**DATA LISTING:**
"""

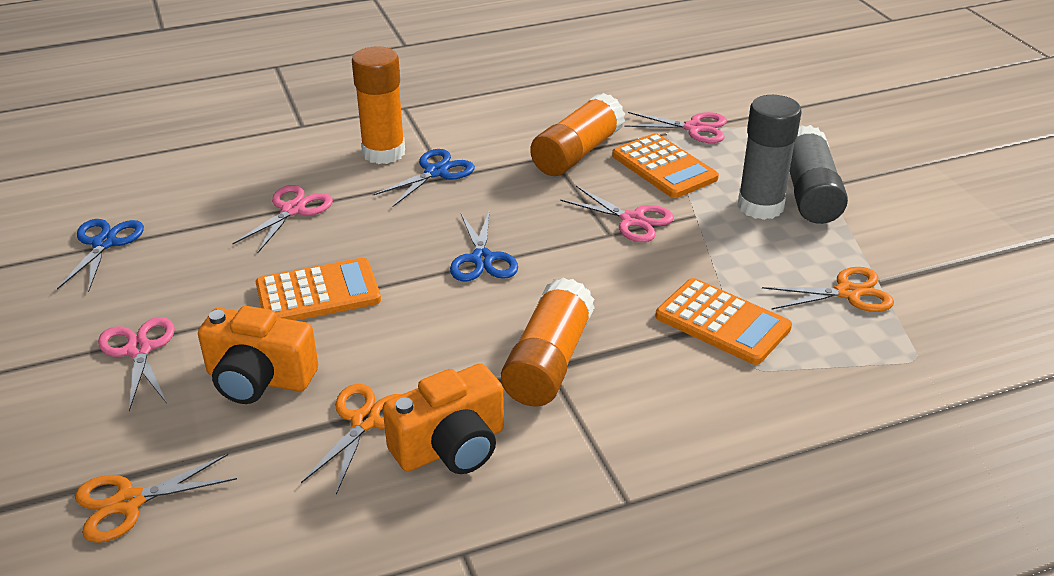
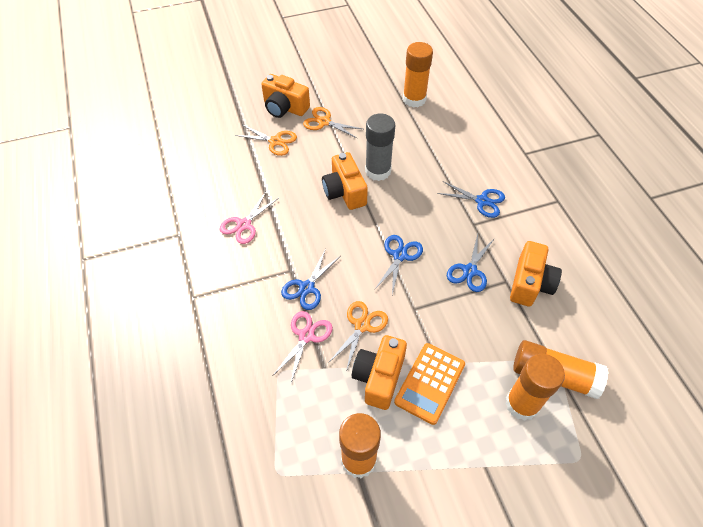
blue scissors: 3 -> 4
grey glue stick: 2 -> 1
orange calculator: 3 -> 1
orange camera: 2 -> 4
orange glue stick: 3 -> 4
pink scissors: 4 -> 2

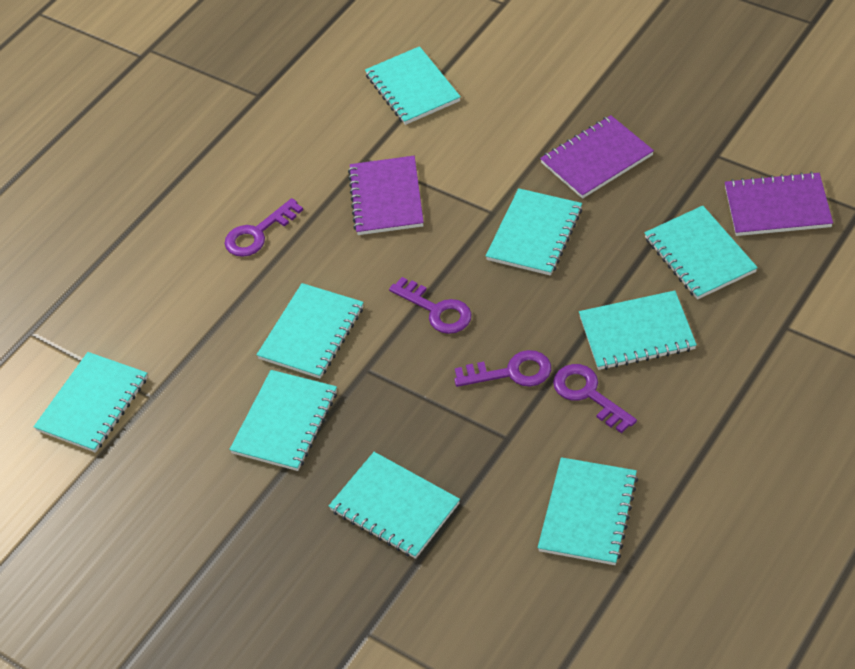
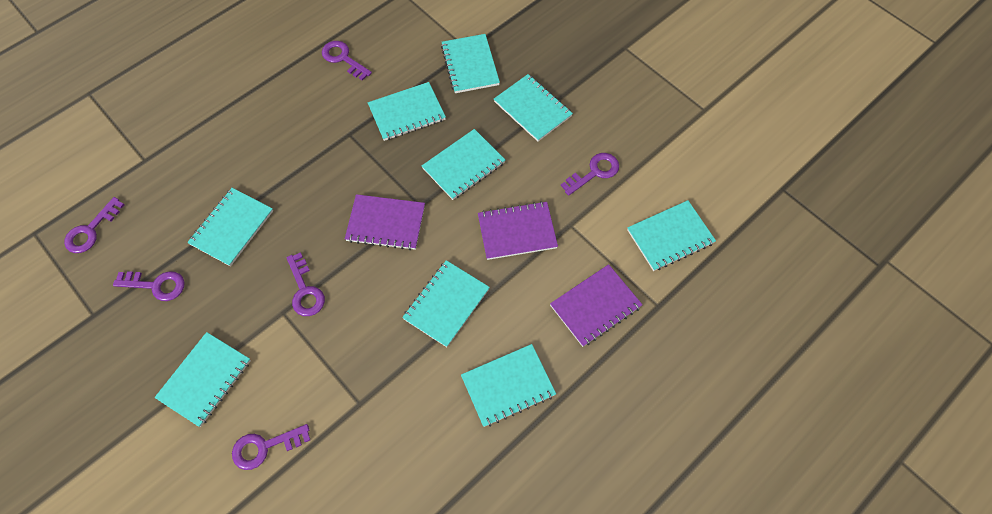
purple key: 4 -> 6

"""

**BRIEF:**
I'd like the material above repeated exactly, with the pictures omitted.

**ANSWER TO THIS EXERCISE:**
blue scissors: 3 -> 4
grey glue stick: 2 -> 1
orange calculator: 3 -> 1
orange camera: 2 -> 4
orange glue stick: 3 -> 4
pink scissors: 4 -> 2

purple key: 4 -> 6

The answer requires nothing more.